◆ DATA
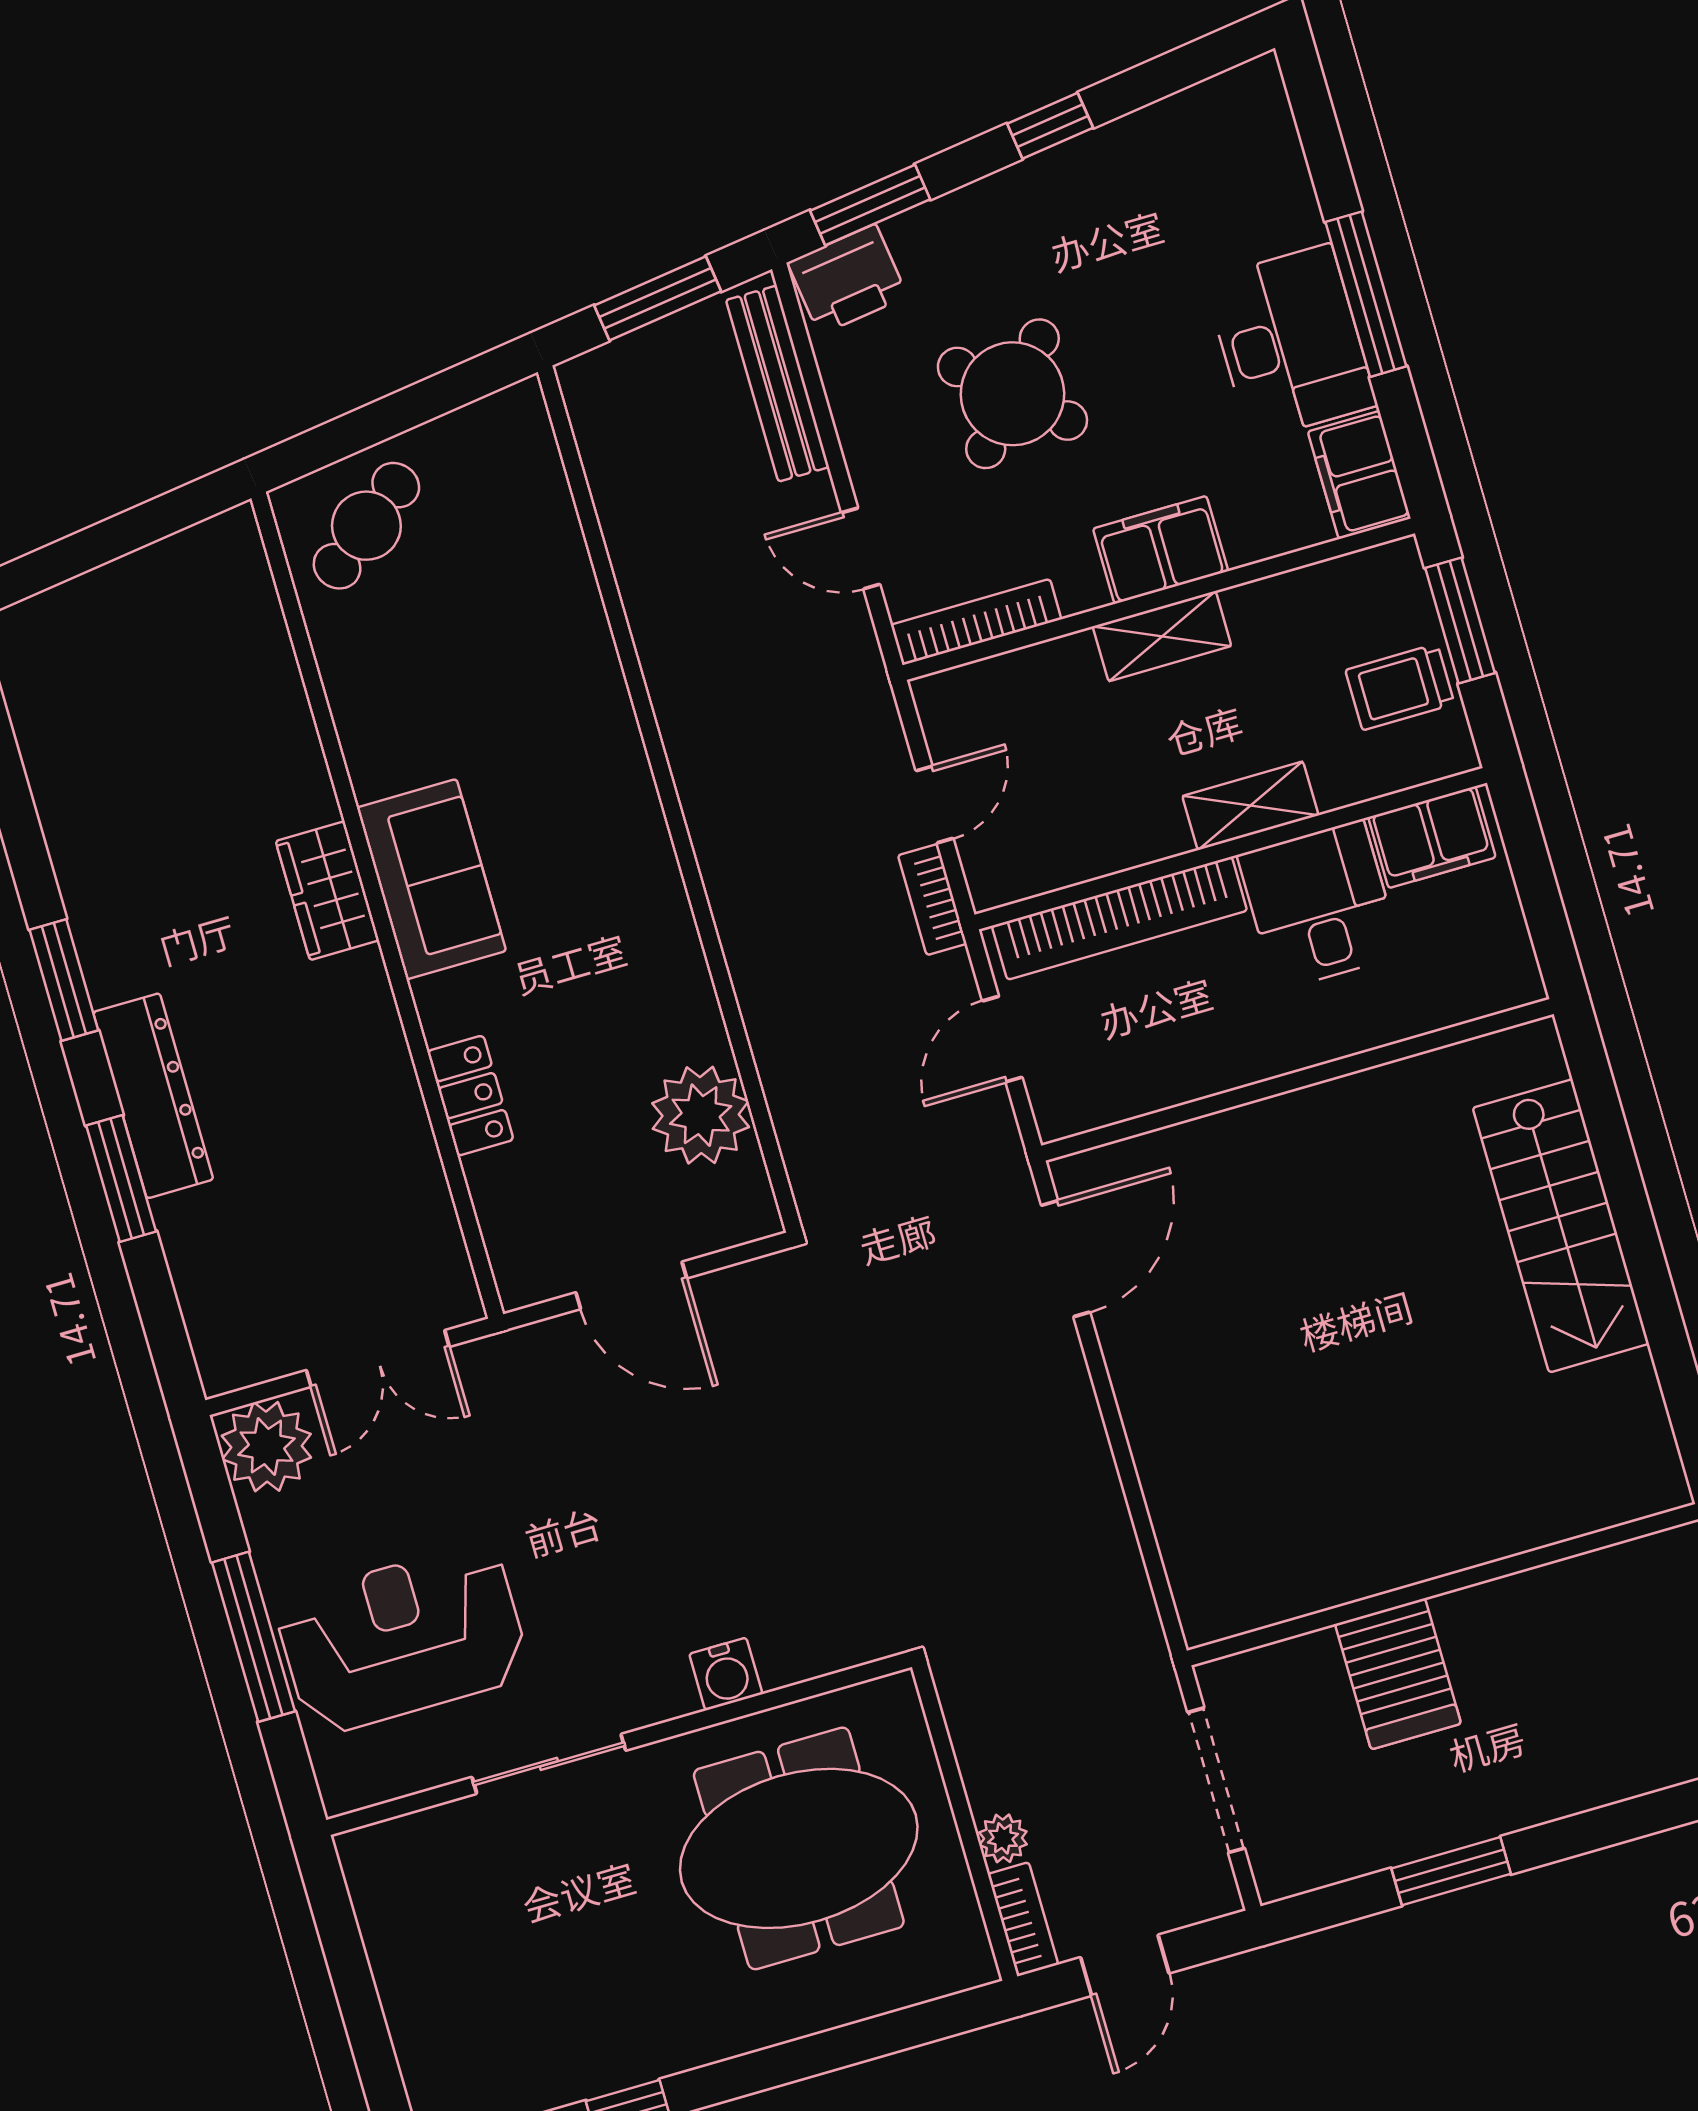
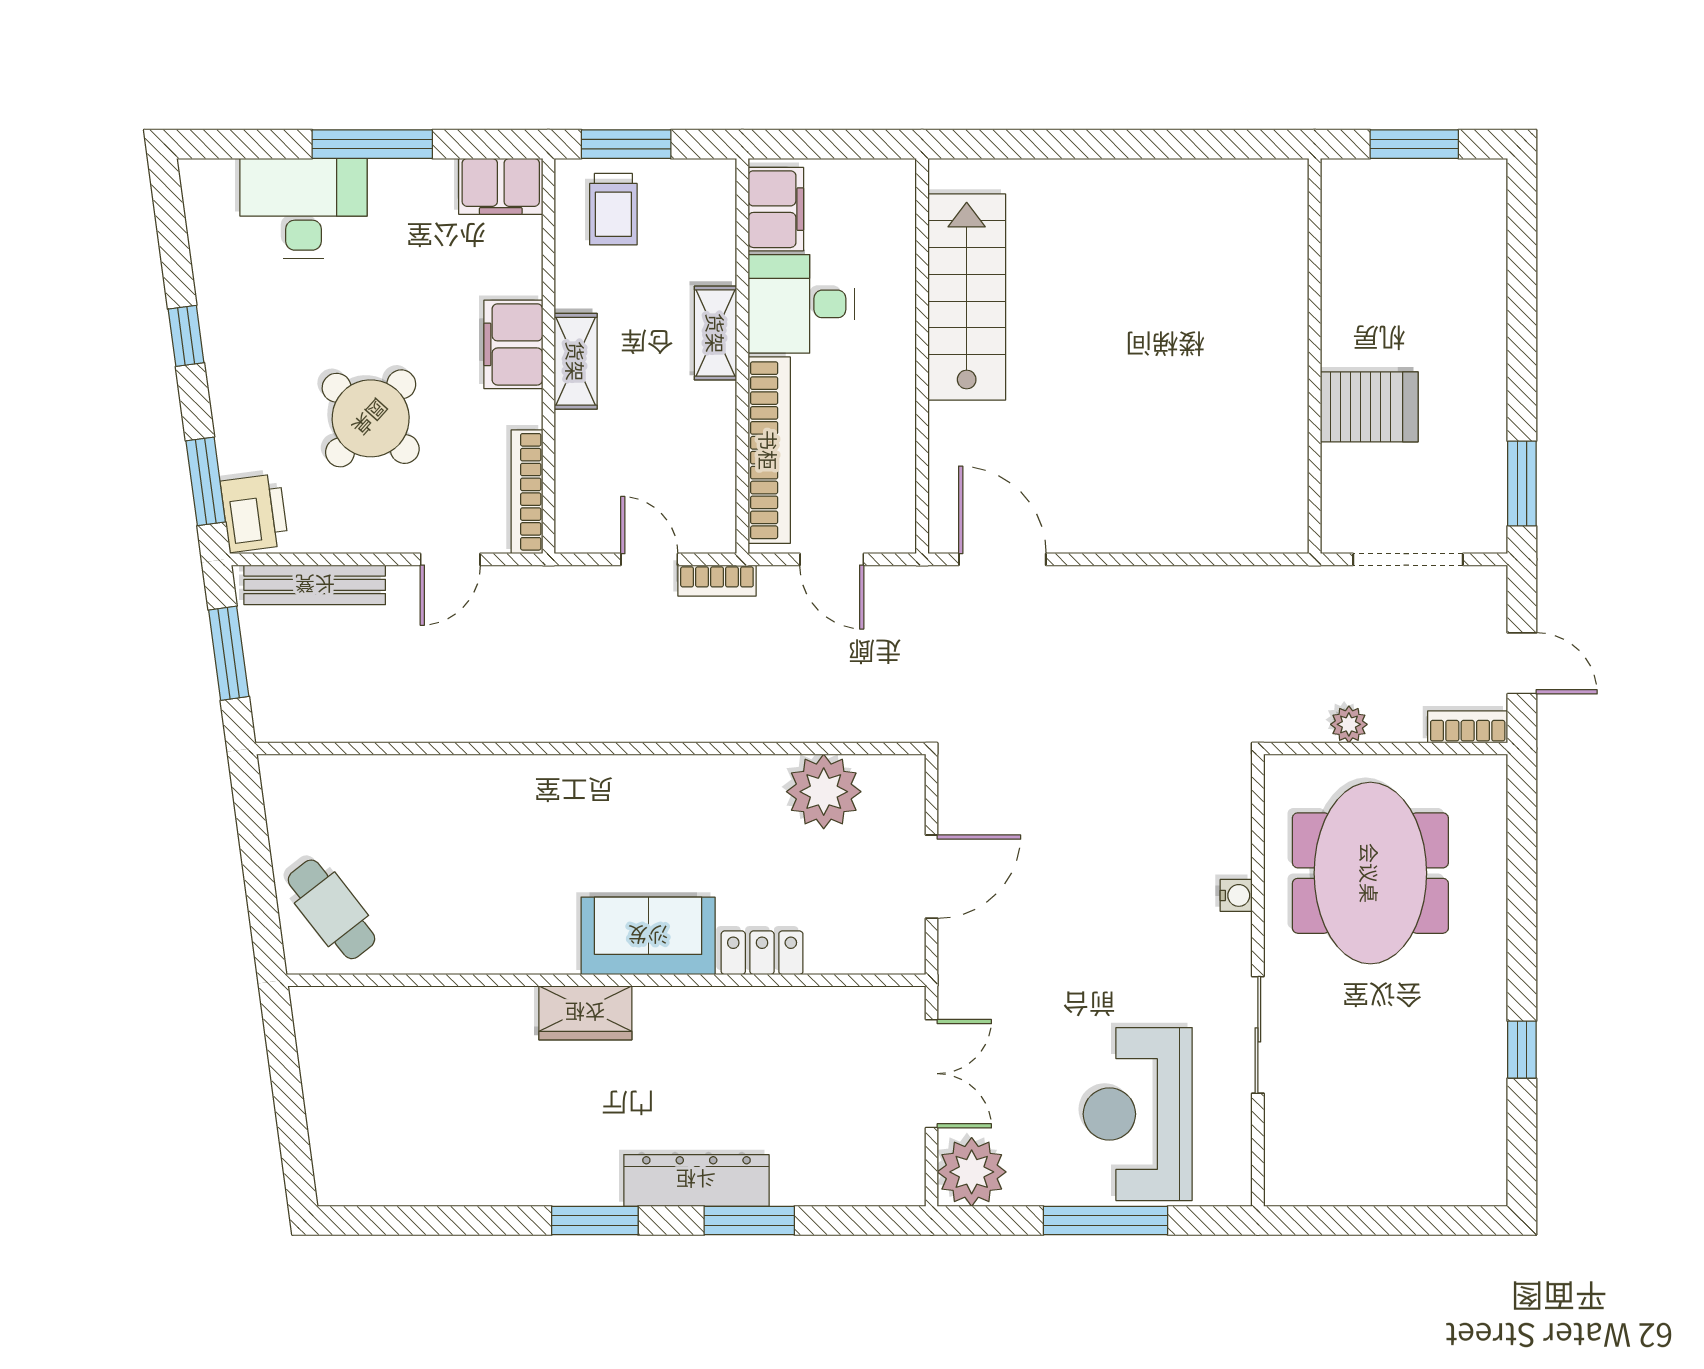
desk: (1290, 342) -> (304, 208), moved
trolley: (1400, 687) -> (613, 209), moved
sofa: (432, 879) -> (648, 936), moved
stairs: (1561, 1226) -> (967, 297), moved, turned -90
water cooler: (726, 1674) -> (1236, 895), width x0.72, depth x0.72
plant: (1003, 1838) -> (1349, 724), moved
window: (1451, 1871) -> (1522, 484), moved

◆ TASK TO COMPLETE
Print nothing but the lines from the line with "water cooler: (726, 1674)" to the last line of the records above. Both of those lines count.

◆ WRITTEN REPLY
water cooler: (726, 1674) -> (1236, 895), width x0.72, depth x0.72
plant: (1003, 1838) -> (1349, 724), moved
window: (1451, 1871) -> (1522, 484), moved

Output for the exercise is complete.